WHAT IS EXPECTED:
Write out each line of the entries exactly, starting at the first and finishing with the line that contains "D2: LED white".

Segment Start: INPUT MATERIAL

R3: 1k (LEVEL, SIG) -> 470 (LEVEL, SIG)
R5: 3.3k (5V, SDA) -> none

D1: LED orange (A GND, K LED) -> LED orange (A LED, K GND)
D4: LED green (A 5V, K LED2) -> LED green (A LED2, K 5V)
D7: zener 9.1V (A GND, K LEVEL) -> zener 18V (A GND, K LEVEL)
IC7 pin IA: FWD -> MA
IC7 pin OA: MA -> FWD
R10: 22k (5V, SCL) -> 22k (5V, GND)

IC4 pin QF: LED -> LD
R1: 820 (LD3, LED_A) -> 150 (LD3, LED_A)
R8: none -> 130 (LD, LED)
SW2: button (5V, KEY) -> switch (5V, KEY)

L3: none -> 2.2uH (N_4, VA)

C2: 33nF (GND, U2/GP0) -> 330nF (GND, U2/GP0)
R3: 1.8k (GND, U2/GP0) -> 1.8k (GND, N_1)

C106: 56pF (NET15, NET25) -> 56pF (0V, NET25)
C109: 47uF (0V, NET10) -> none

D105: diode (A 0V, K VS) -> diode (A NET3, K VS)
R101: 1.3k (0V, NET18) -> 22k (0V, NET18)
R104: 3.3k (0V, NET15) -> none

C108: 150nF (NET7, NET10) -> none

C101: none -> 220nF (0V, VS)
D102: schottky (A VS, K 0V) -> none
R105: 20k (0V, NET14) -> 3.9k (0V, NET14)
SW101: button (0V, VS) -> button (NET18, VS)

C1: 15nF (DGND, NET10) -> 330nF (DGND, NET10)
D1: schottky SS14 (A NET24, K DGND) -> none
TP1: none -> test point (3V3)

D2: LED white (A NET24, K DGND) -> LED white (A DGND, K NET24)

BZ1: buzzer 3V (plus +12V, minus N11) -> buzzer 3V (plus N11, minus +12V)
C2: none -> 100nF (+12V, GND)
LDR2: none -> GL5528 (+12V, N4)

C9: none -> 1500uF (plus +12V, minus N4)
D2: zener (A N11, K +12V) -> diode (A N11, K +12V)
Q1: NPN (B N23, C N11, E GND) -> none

Segment End: INPUT MATERIAL

WRITTEN RESPONSE:
R3: 1k (LEVEL, SIG) -> 470 (LEVEL, SIG)
R5: 3.3k (5V, SDA) -> none

D1: LED orange (A GND, K LED) -> LED orange (A LED, K GND)
D4: LED green (A 5V, K LED2) -> LED green (A LED2, K 5V)
D7: zener 9.1V (A GND, K LEVEL) -> zener 18V (A GND, K LEVEL)
IC7 pin IA: FWD -> MA
IC7 pin OA: MA -> FWD
R10: 22k (5V, SCL) -> 22k (5V, GND)

IC4 pin QF: LED -> LD
R1: 820 (LD3, LED_A) -> 150 (LD3, LED_A)
R8: none -> 130 (LD, LED)
SW2: button (5V, KEY) -> switch (5V, KEY)

L3: none -> 2.2uH (N_4, VA)

C2: 33nF (GND, U2/GP0) -> 330nF (GND, U2/GP0)
R3: 1.8k (GND, U2/GP0) -> 1.8k (GND, N_1)

C106: 56pF (NET15, NET25) -> 56pF (0V, NET25)
C109: 47uF (0V, NET10) -> none

D105: diode (A 0V, K VS) -> diode (A NET3, K VS)
R101: 1.3k (0V, NET18) -> 22k (0V, NET18)
R104: 3.3k (0V, NET15) -> none

C108: 150nF (NET7, NET10) -> none

C101: none -> 220nF (0V, VS)
D102: schottky (A VS, K 0V) -> none
R105: 20k (0V, NET14) -> 3.9k (0V, NET14)
SW101: button (0V, VS) -> button (NET18, VS)

C1: 15nF (DGND, NET10) -> 330nF (DGND, NET10)
D1: schottky SS14 (A NET24, K DGND) -> none
TP1: none -> test point (3V3)

D2: LED white (A NET24, K DGND) -> LED white (A DGND, K NET24)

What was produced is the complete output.